* [Problem statement]:
Exclude the pictures, then repeat exactly each line from the one containing "- shifted: royal blue flashlight" to the final line of the records that follow.

Stored records
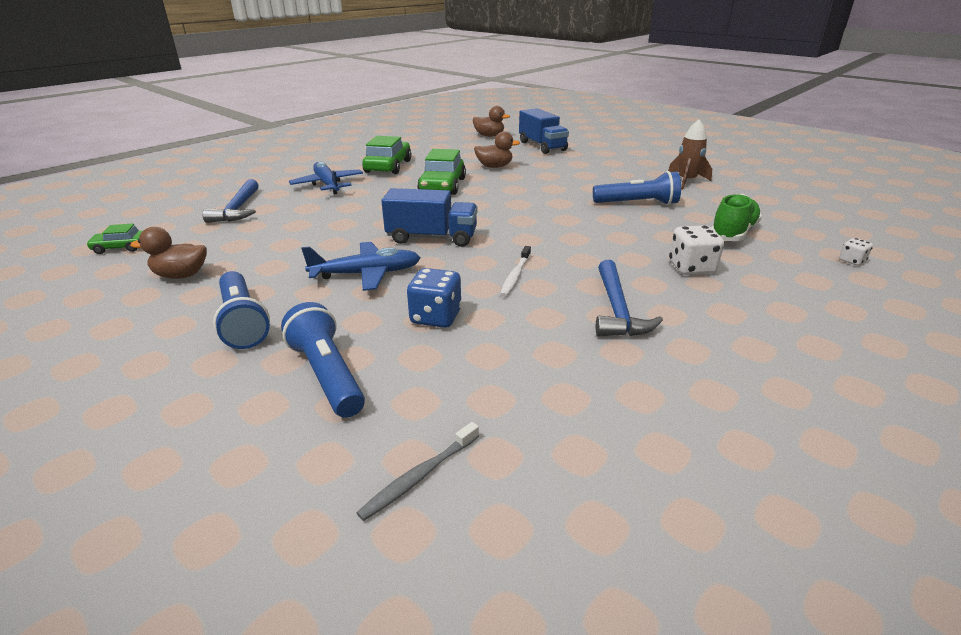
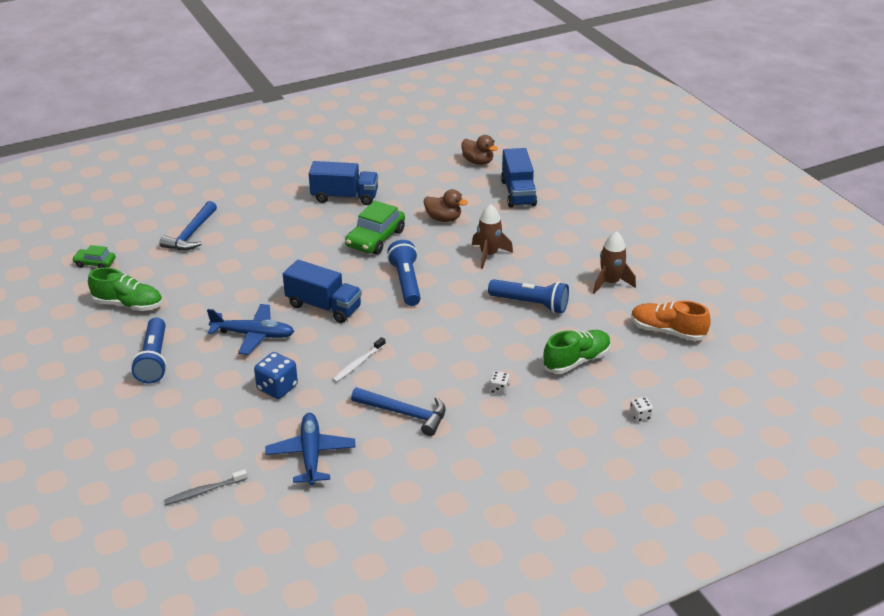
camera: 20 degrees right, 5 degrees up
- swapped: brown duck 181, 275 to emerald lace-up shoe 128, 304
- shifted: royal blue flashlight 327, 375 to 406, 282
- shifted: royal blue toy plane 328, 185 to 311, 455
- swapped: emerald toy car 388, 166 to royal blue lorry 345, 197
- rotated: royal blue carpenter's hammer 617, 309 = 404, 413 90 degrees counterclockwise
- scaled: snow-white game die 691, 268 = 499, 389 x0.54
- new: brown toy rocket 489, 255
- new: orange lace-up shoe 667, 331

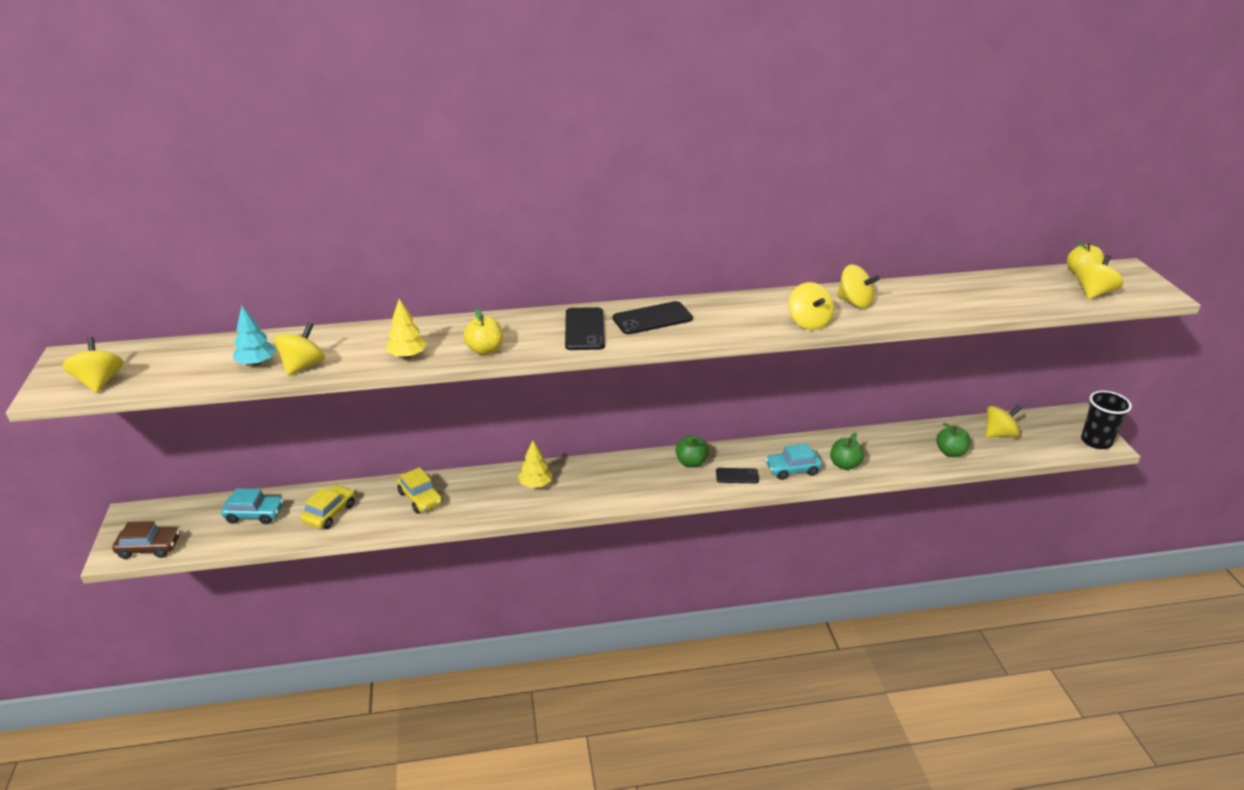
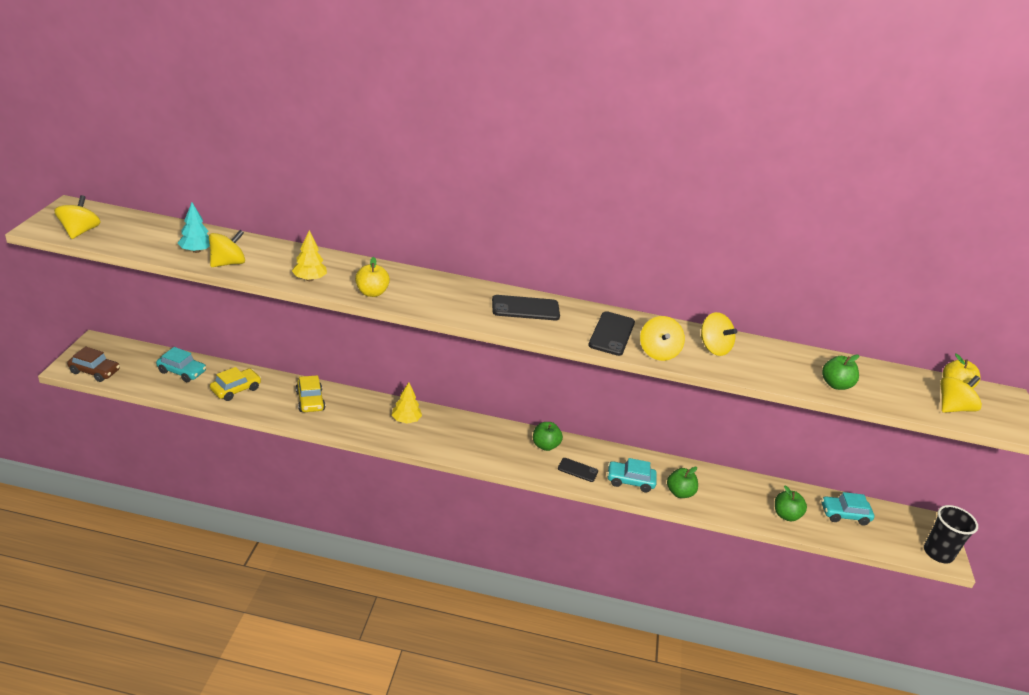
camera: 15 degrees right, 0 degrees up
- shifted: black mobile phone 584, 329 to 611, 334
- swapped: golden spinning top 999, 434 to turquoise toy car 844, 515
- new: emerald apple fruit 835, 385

* [Answer for this exercise]:
- shifted: royal blue flashlight 327, 375 to 406, 282
- shifted: royal blue toy plane 328, 185 to 311, 455
- swapped: emerald toy car 388, 166 to royal blue lorry 345, 197
- rotated: royal blue carpenter's hammer 617, 309 = 404, 413 90 degrees counterclockwise
- scaled: snow-white game die 691, 268 = 499, 389 x0.54
- new: brown toy rocket 489, 255
- new: orange lace-up shoe 667, 331

camera: 15 degrees right, 0 degrees up
- shifted: black mobile phone 584, 329 to 611, 334
- swapped: golden spinning top 999, 434 to turquoise toy car 844, 515
- new: emerald apple fruit 835, 385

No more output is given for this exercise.